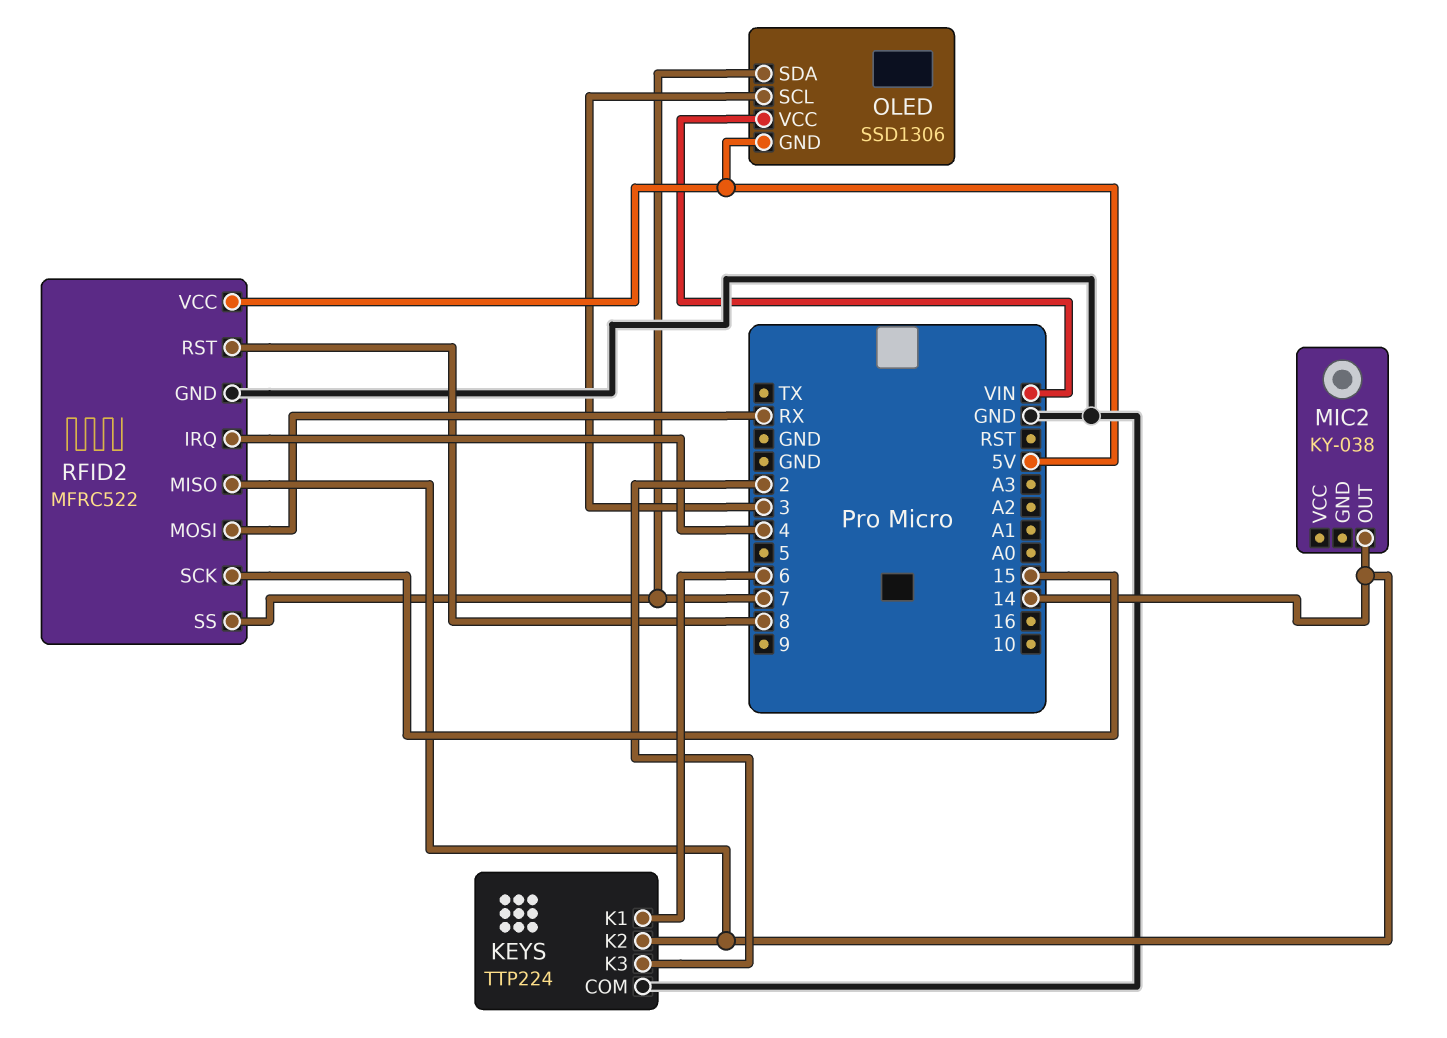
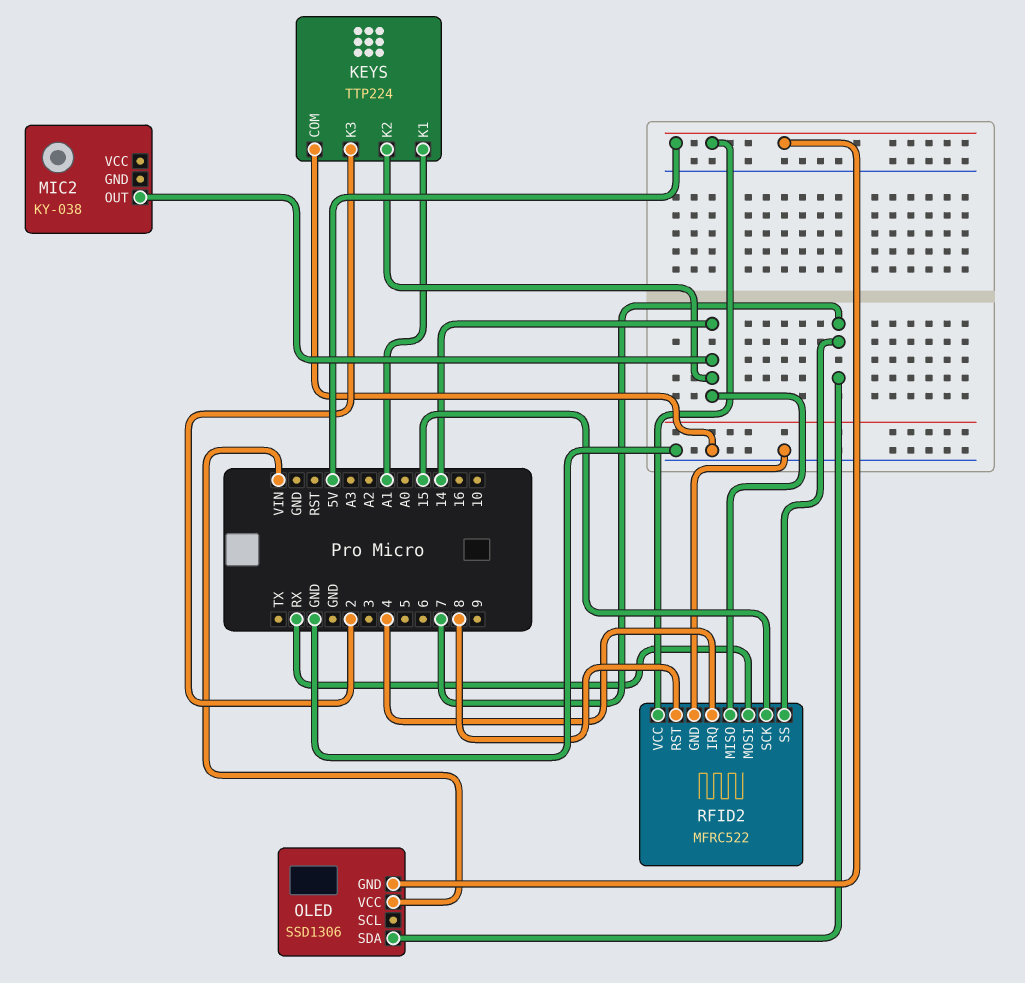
KEYS pin K1: 6 -> A1
OLED pin SCL: 3 -> none

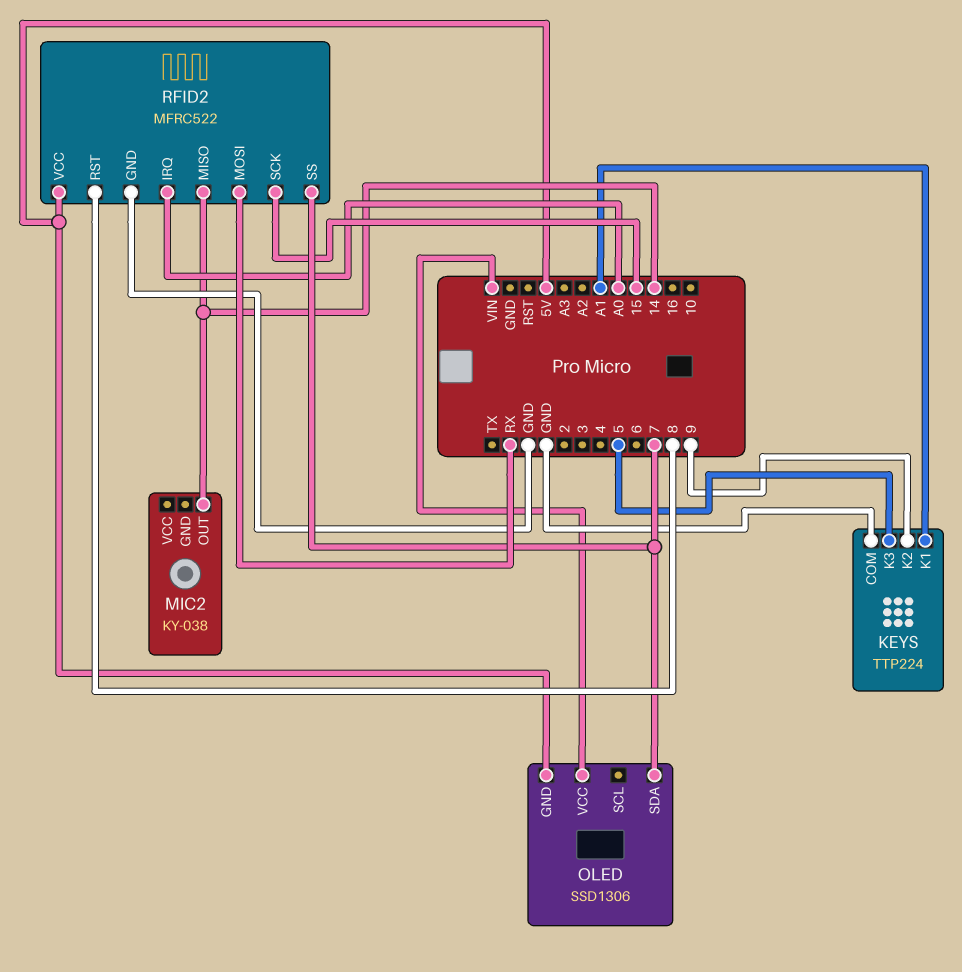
KEYS pin K2: 14 -> 9
KEYS pin K3: 2 -> 5
RFID2 pin IRQ: 4 -> A0

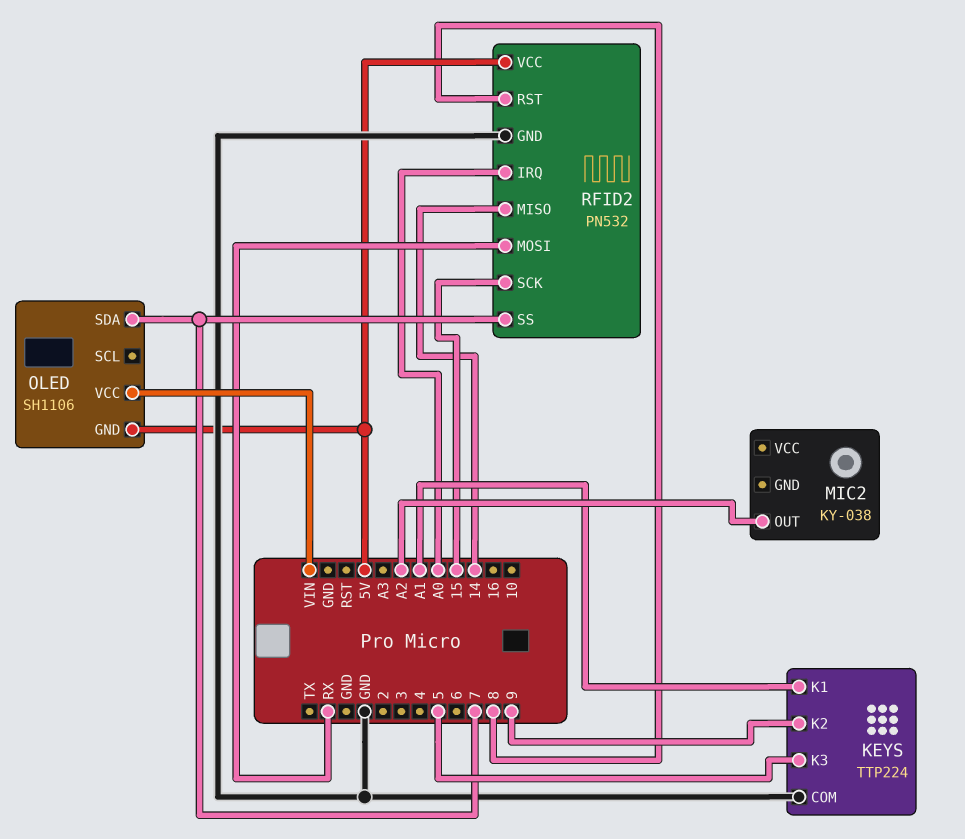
MIC2 pin OUT: 14 -> A2
OLED: SSD1306 -> SH1106
RFID2: MFRC522 -> PN532

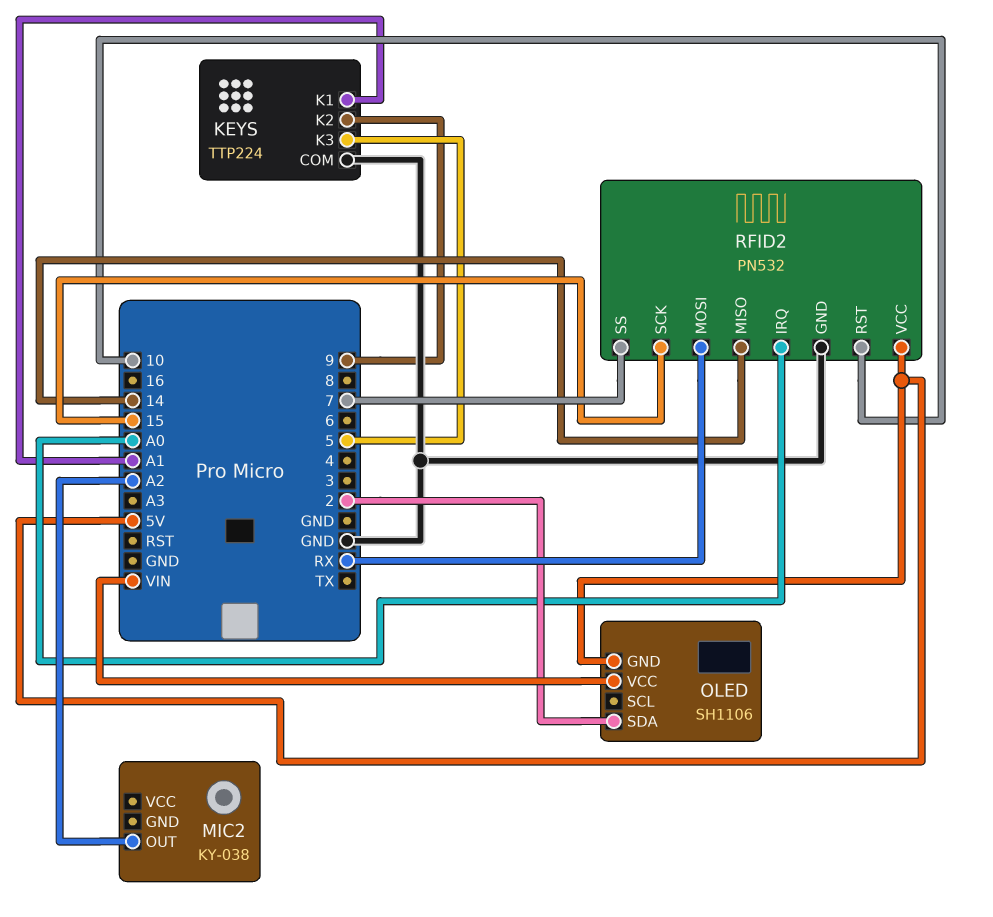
OLED pin SDA: 7 -> 2
RFID2 pin RST: 8 -> 10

——

Task objective =
The listing above must be given again exactly, minus its pictures.

Solution for this task =
KEYS pin K1: 6 -> A1
OLED pin SCL: 3 -> none

KEYS pin K2: 14 -> 9
KEYS pin K3: 2 -> 5
RFID2 pin IRQ: 4 -> A0

MIC2 pin OUT: 14 -> A2
OLED: SSD1306 -> SH1106
RFID2: MFRC522 -> PN532

OLED pin SDA: 7 -> 2
RFID2 pin RST: 8 -> 10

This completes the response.